- [WHAT IS BEING ASKED] Copy out all of the lines below exactly; the pictures do not belong in the copy.

- [GIVEN DATA]

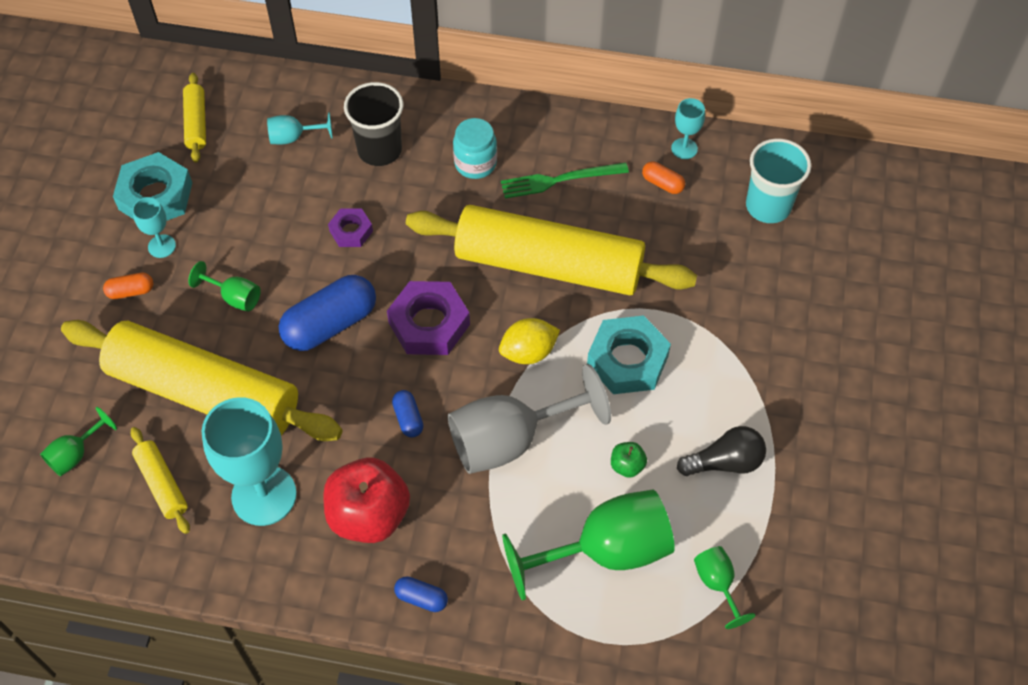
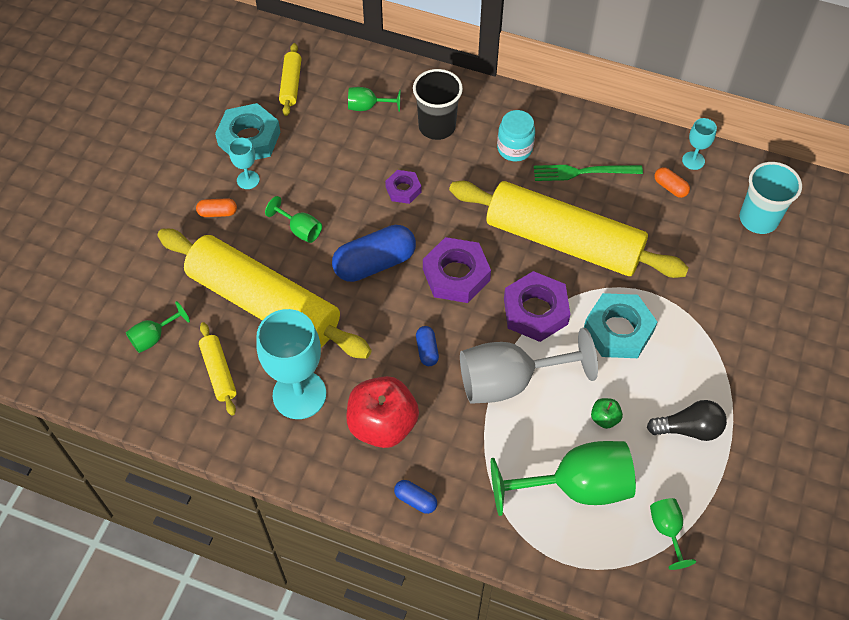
camera: 10 degrees right, 0 degrees up
(294, 137) = (368, 107): turquoise goblet -> green goblet
(528, 352) = (535, 311): yellow lemon -> purple nut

- [OUTPUT BELOW]
camera: 10 degrees right, 0 degrees up
(294, 137) = (368, 107): turquoise goblet -> green goblet
(528, 352) = (535, 311): yellow lemon -> purple nut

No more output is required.